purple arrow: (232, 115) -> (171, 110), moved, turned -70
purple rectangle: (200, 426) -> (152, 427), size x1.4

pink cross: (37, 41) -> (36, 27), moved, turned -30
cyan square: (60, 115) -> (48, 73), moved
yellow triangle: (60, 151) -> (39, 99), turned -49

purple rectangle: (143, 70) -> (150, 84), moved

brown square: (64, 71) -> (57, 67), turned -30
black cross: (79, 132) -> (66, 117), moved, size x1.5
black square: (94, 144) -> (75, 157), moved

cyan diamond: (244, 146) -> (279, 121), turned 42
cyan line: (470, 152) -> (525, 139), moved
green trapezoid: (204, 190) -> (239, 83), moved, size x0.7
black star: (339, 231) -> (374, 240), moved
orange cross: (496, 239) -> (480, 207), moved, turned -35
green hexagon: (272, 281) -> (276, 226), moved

============================================================

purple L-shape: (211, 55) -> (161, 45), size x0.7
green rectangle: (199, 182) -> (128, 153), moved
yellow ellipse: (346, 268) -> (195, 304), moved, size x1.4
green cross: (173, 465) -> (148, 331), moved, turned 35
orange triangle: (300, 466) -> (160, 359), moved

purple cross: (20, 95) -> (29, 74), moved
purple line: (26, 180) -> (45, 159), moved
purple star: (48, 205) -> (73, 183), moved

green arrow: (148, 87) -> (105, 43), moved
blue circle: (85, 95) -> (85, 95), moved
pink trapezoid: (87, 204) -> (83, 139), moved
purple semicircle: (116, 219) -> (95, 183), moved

============================================================

PROBLEM
Among the entries above, find the line with "purple arrow: (232, 115)" and the line with "green hexagon: (272, 281)"; give again exactly these two lines and all lines between them.

EXERCISE RESPONSE
purple arrow: (232, 115) -> (171, 110), moved, turned -70
purple rectangle: (200, 426) -> (152, 427), size x1.4

pink cross: (37, 41) -> (36, 27), moved, turned -30
cyan square: (60, 115) -> (48, 73), moved
yellow triangle: (60, 151) -> (39, 99), turned -49

purple rectangle: (143, 70) -> (150, 84), moved

brown square: (64, 71) -> (57, 67), turned -30
black cross: (79, 132) -> (66, 117), moved, size x1.5
black square: (94, 144) -> (75, 157), moved

cyan diamond: (244, 146) -> (279, 121), turned 42
cyan line: (470, 152) -> (525, 139), moved
green trapezoid: (204, 190) -> (239, 83), moved, size x0.7
black star: (339, 231) -> (374, 240), moved
orange cross: (496, 239) -> (480, 207), moved, turned -35
green hexagon: (272, 281) -> (276, 226), moved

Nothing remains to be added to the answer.